ENTRIES PROVIDED

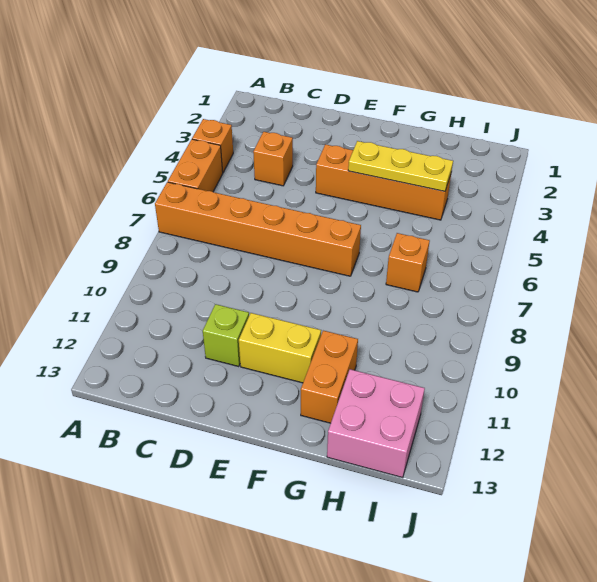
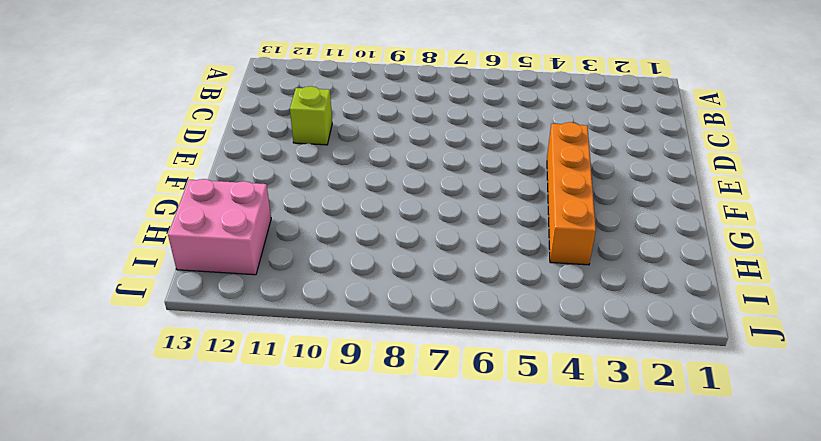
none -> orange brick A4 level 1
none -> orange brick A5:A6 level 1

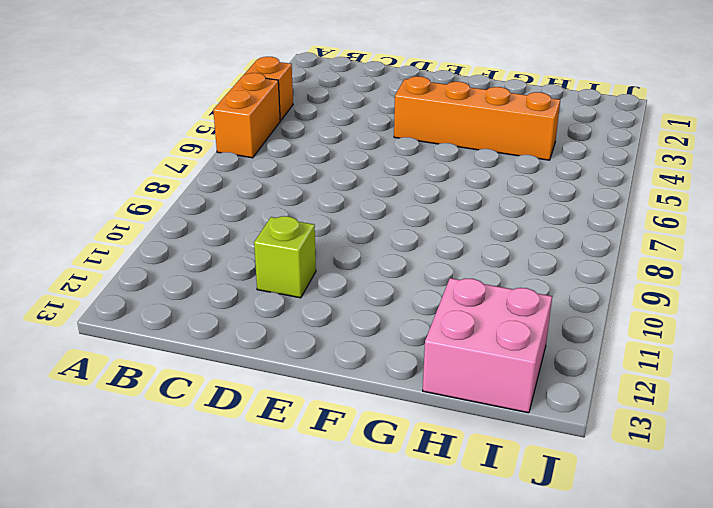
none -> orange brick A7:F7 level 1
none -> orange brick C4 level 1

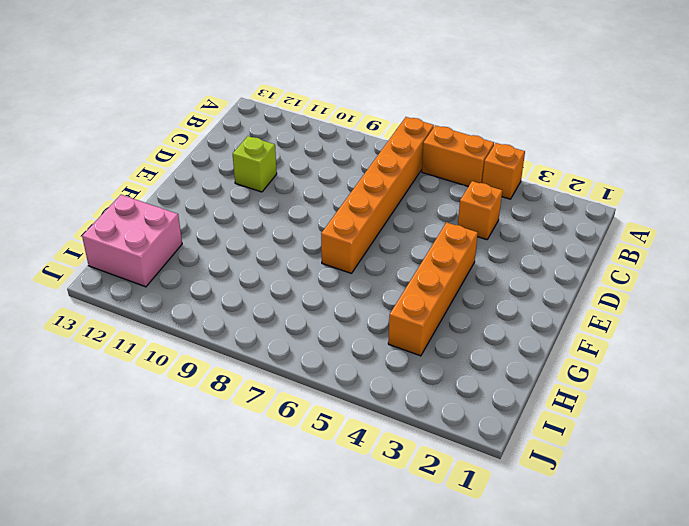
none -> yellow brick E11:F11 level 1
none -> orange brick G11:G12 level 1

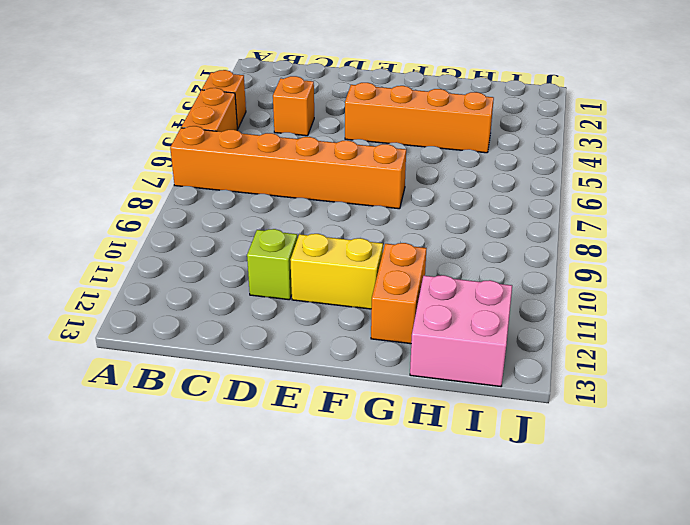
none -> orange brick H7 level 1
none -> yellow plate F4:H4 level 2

DESCRIPTION OF THE TASK
What lines of the material above hold the string "yellow"? Please copy them.

SOLUTION
none -> yellow brick E11:F11 level 1
none -> yellow plate F4:H4 level 2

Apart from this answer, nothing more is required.